Data records
■ ■ ■ ■ ■
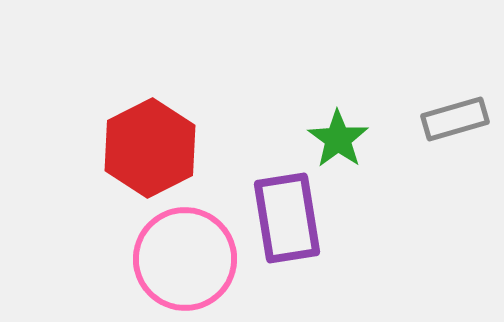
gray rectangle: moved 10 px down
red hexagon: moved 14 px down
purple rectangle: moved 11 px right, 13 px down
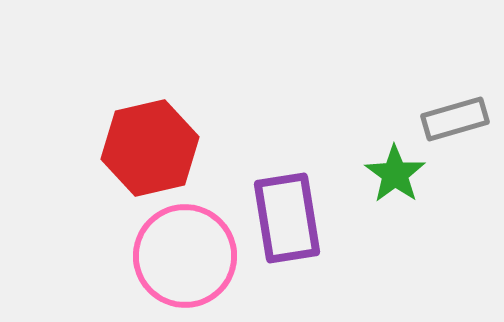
green star: moved 57 px right, 35 px down
red hexagon: rotated 14 degrees clockwise
pink circle: moved 3 px up
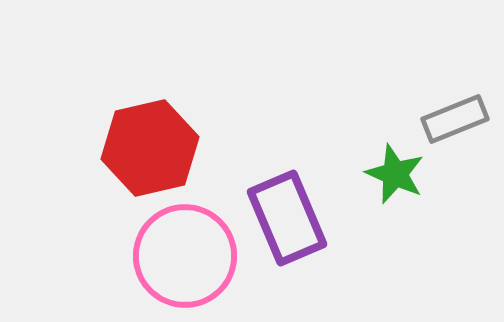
gray rectangle: rotated 6 degrees counterclockwise
green star: rotated 12 degrees counterclockwise
purple rectangle: rotated 14 degrees counterclockwise
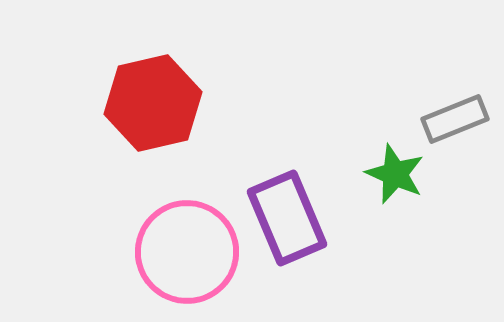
red hexagon: moved 3 px right, 45 px up
pink circle: moved 2 px right, 4 px up
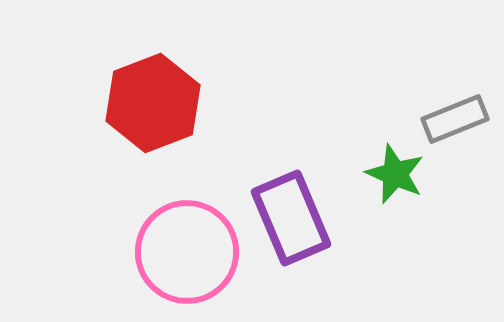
red hexagon: rotated 8 degrees counterclockwise
purple rectangle: moved 4 px right
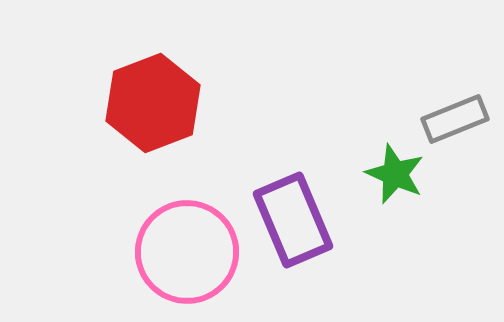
purple rectangle: moved 2 px right, 2 px down
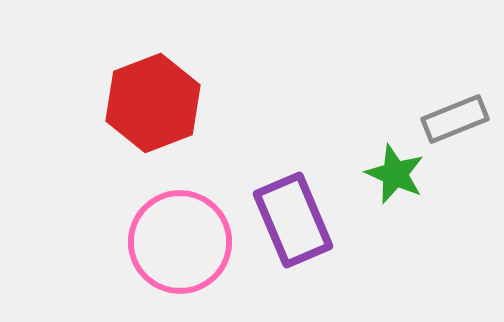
pink circle: moved 7 px left, 10 px up
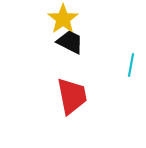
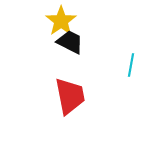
yellow star: moved 2 px left, 2 px down
red trapezoid: moved 2 px left
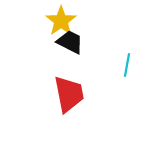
cyan line: moved 4 px left
red trapezoid: moved 1 px left, 2 px up
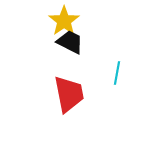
yellow star: moved 3 px right
cyan line: moved 10 px left, 8 px down
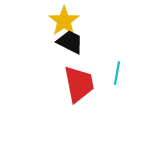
red trapezoid: moved 10 px right, 10 px up
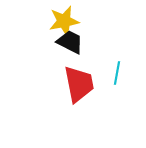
yellow star: rotated 24 degrees clockwise
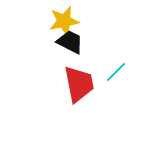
cyan line: moved 1 px left, 1 px up; rotated 35 degrees clockwise
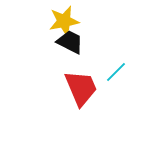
red trapezoid: moved 2 px right, 4 px down; rotated 12 degrees counterclockwise
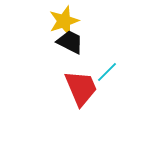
yellow star: rotated 8 degrees counterclockwise
cyan line: moved 9 px left
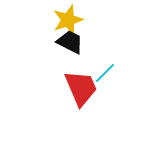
yellow star: moved 4 px right, 1 px up
cyan line: moved 2 px left, 1 px down
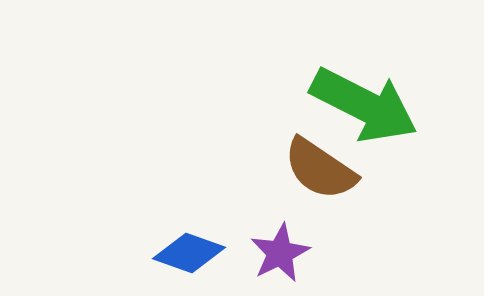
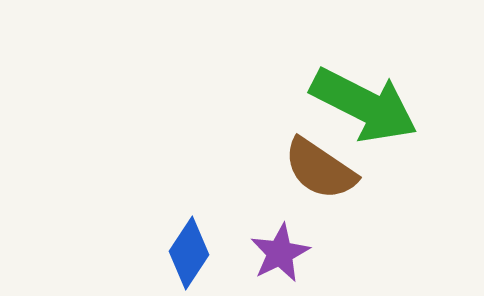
blue diamond: rotated 76 degrees counterclockwise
■ ■ ■ ■ ■
INSTRUCTIONS TO FOLLOW
Return every line of the listing above verbatim, leaving out the picture entries.

REPLY
gray rectangle: moved 10 px down
red hexagon: moved 14 px down
purple rectangle: moved 11 px right, 13 px down
green star: moved 57 px right, 35 px down
red hexagon: rotated 14 degrees clockwise
pink circle: moved 3 px up
gray rectangle: rotated 6 degrees counterclockwise
green star: rotated 12 degrees counterclockwise
purple rectangle: rotated 14 degrees counterclockwise
red hexagon: moved 3 px right, 45 px up
pink circle: moved 2 px right, 4 px up
red hexagon: rotated 8 degrees counterclockwise
purple rectangle: moved 4 px right
purple rectangle: moved 2 px right, 2 px down
pink circle: moved 7 px left, 10 px up
yellow star: moved 2 px left, 2 px down
red trapezoid: moved 2 px left
cyan line: moved 4 px left
red trapezoid: moved 1 px left, 2 px up
yellow star: moved 3 px right
cyan line: moved 10 px left, 8 px down
red trapezoid: moved 10 px right, 10 px up
yellow star: rotated 24 degrees clockwise
cyan line: moved 1 px left, 1 px up; rotated 35 degrees clockwise
red trapezoid: moved 2 px right, 4 px down; rotated 12 degrees counterclockwise
yellow star: rotated 8 degrees counterclockwise
cyan line: moved 9 px left
yellow star: moved 4 px right, 1 px up
cyan line: moved 2 px left, 1 px down
blue diamond: rotated 76 degrees counterclockwise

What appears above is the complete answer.